MATERIAL PROVIDED:

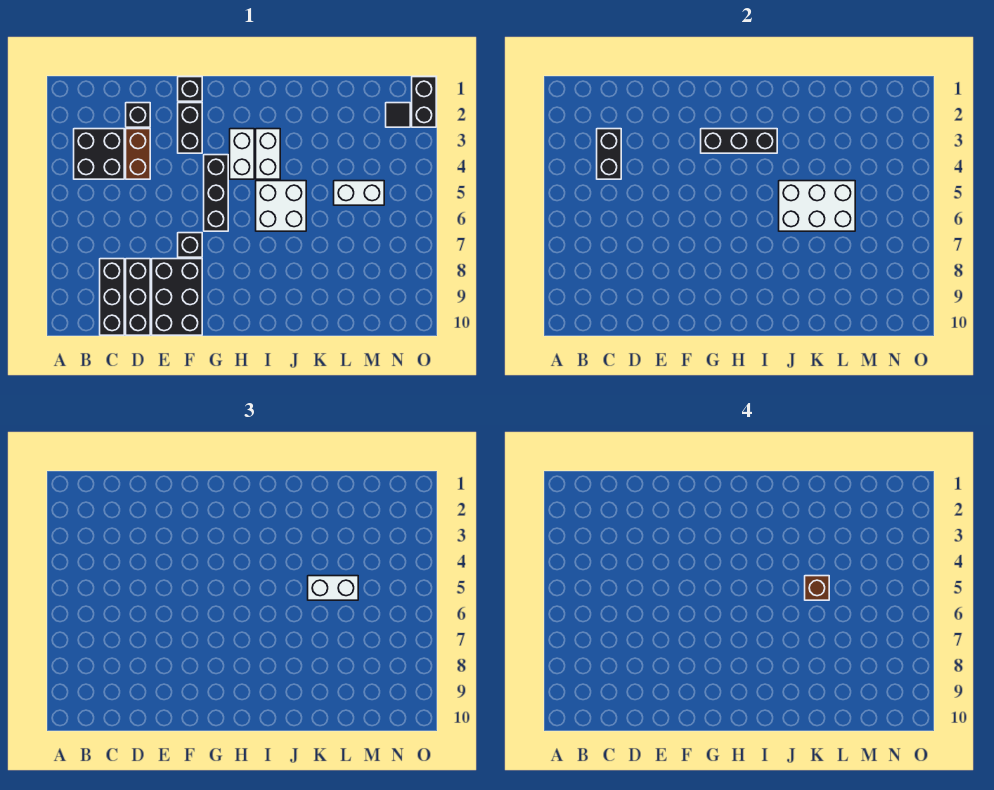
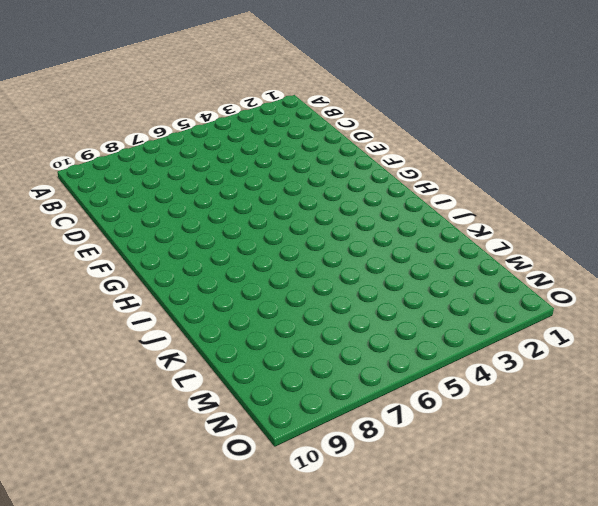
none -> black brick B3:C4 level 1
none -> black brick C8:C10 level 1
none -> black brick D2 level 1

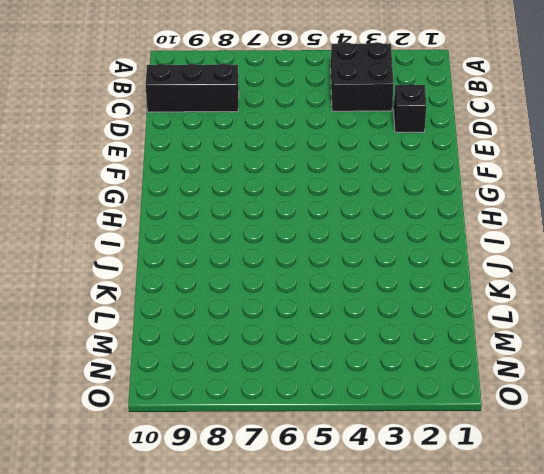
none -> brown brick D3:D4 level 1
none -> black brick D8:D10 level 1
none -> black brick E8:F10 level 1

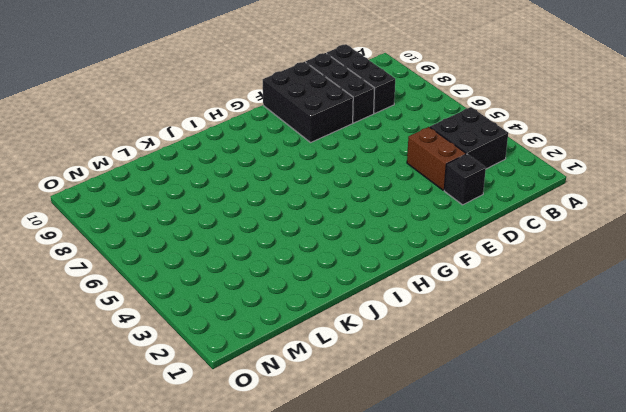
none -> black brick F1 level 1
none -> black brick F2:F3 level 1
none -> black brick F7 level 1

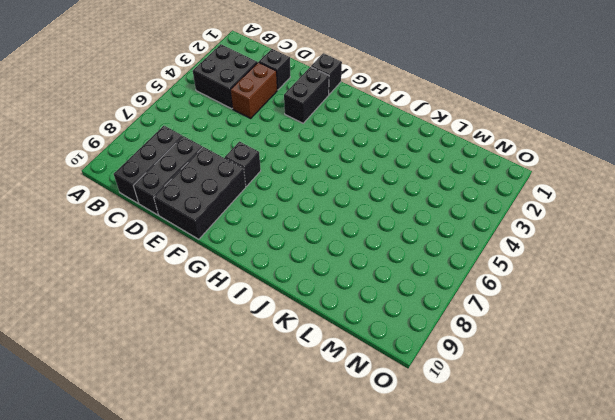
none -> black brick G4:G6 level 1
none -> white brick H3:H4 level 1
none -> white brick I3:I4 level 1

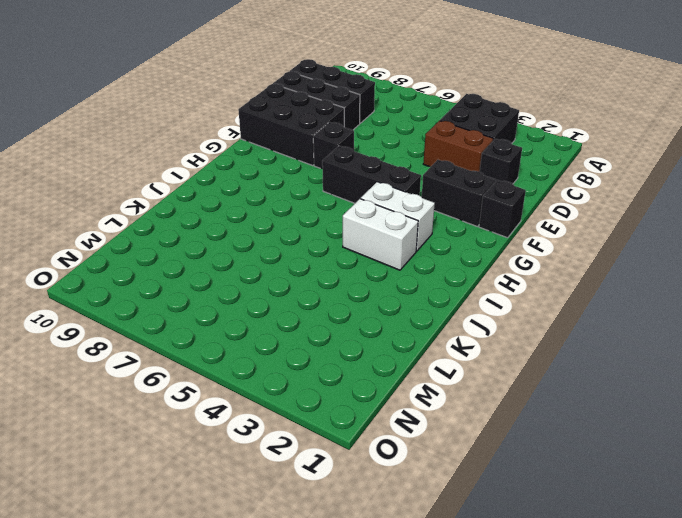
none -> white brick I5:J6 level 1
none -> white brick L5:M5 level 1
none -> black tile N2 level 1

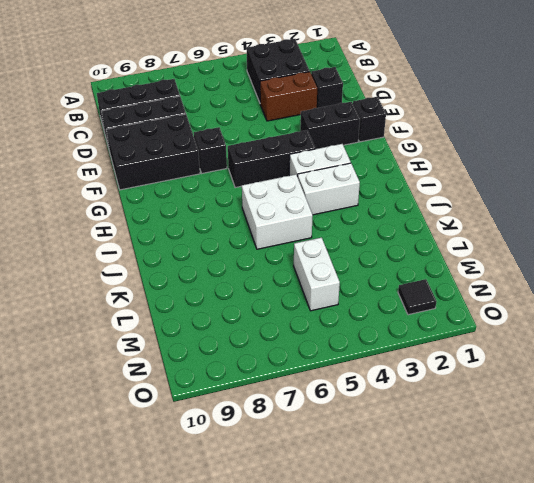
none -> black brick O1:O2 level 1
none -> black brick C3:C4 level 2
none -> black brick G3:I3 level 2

---

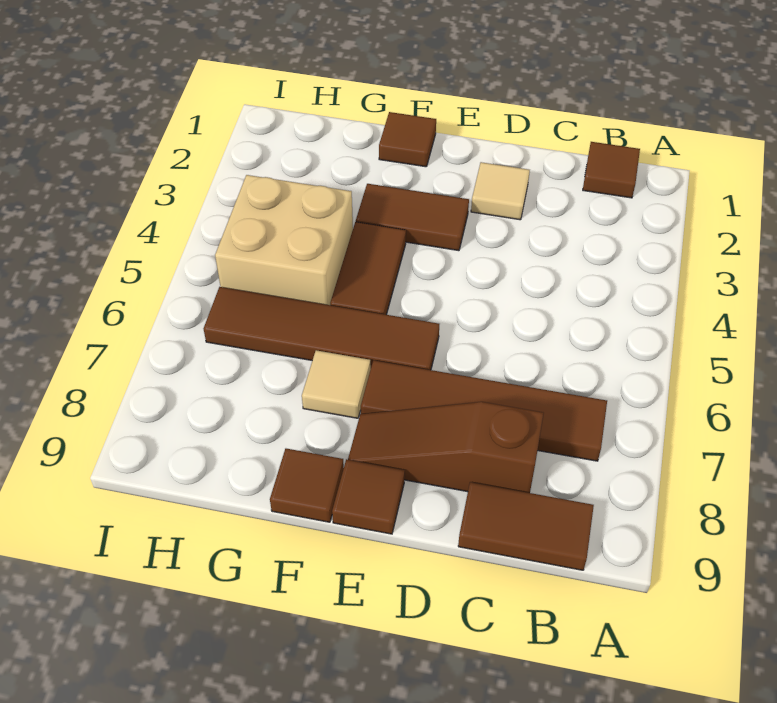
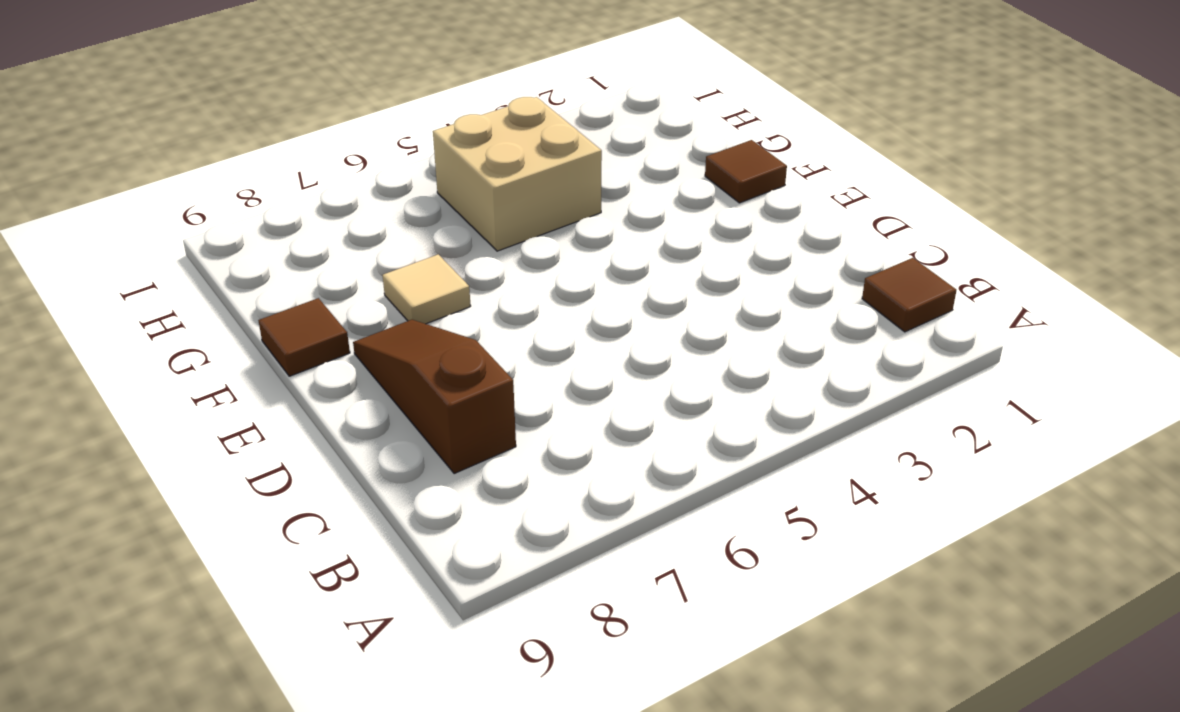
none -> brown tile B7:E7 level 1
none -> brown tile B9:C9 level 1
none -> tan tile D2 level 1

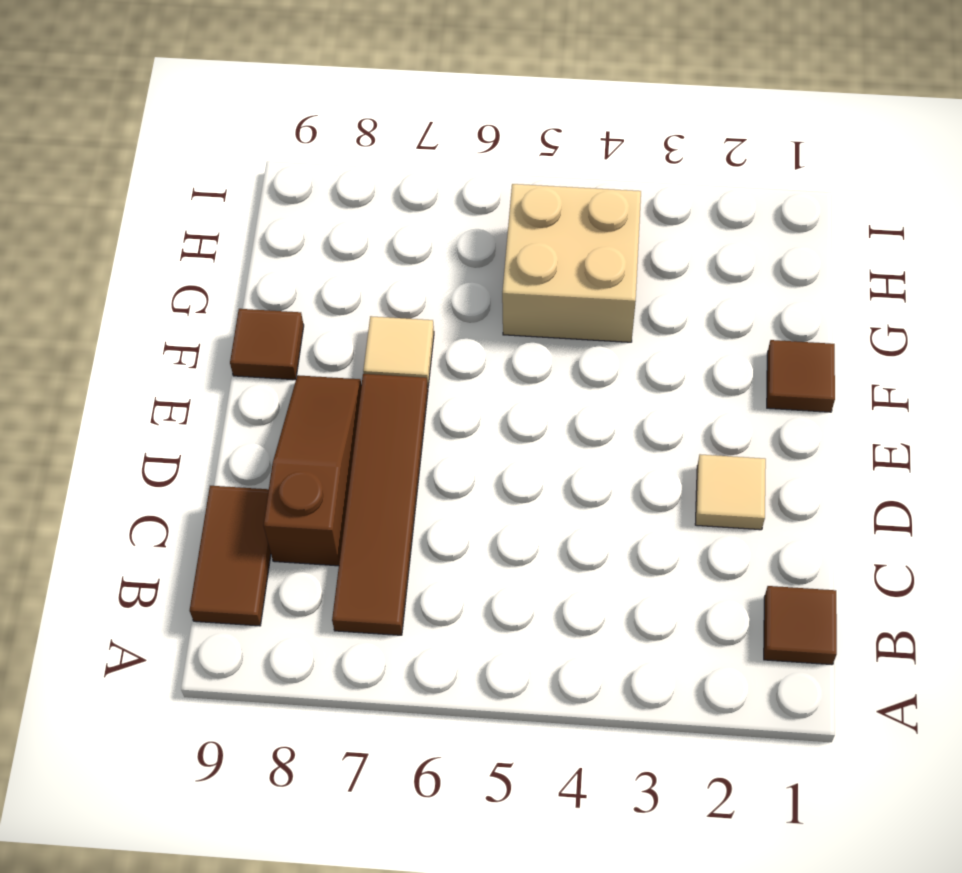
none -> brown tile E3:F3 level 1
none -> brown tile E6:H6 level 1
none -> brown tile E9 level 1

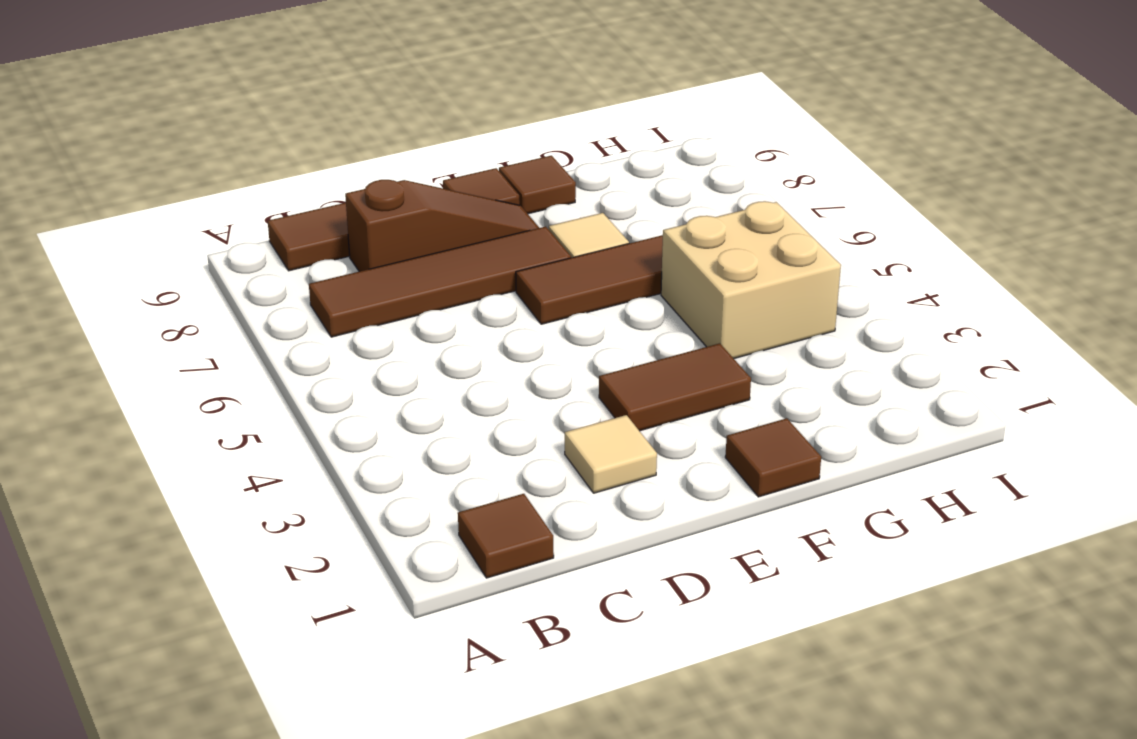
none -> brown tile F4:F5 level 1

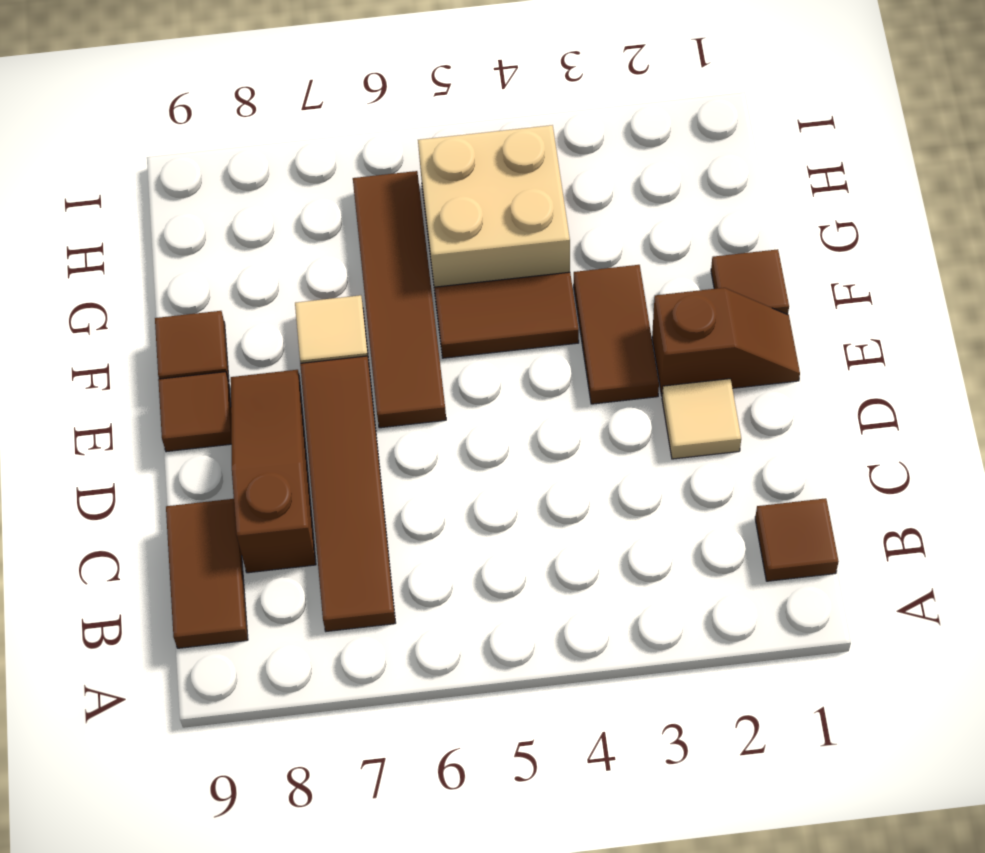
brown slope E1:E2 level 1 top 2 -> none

TASK DIRECTIONS: The answer must consist of every line above that holds the string "brown", copied exactly.

OUTPUT FOR THIS EXERCISE:
none -> brown brick D3:D4 level 1
none -> brown tile B7:E7 level 1
none -> brown tile B9:C9 level 1
none -> brown tile E3:F3 level 1
none -> brown tile E6:H6 level 1
none -> brown tile E9 level 1
none -> brown tile F4:F5 level 1
brown slope E1:E2 level 1 top 2 -> none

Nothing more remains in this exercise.